→ RECORDS PROVIDED:
== Segment start ==

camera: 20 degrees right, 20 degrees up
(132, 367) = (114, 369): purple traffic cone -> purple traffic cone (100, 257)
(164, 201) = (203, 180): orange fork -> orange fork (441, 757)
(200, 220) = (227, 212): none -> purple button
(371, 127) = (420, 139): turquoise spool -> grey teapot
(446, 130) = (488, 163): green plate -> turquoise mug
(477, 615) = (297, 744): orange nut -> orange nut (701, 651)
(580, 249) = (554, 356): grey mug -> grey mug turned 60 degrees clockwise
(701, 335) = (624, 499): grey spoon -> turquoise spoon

== Segment end ==

→ EXERCISE OBJECTIVE: Each line from the one containing "(580, 249) = (554, 356): grey" through the final line of the listing above should be returned exactly; return nothing else.

→ SOLUTION:
(580, 249) = (554, 356): grey mug -> grey mug turned 60 degrees clockwise
(701, 335) = (624, 499): grey spoon -> turquoise spoon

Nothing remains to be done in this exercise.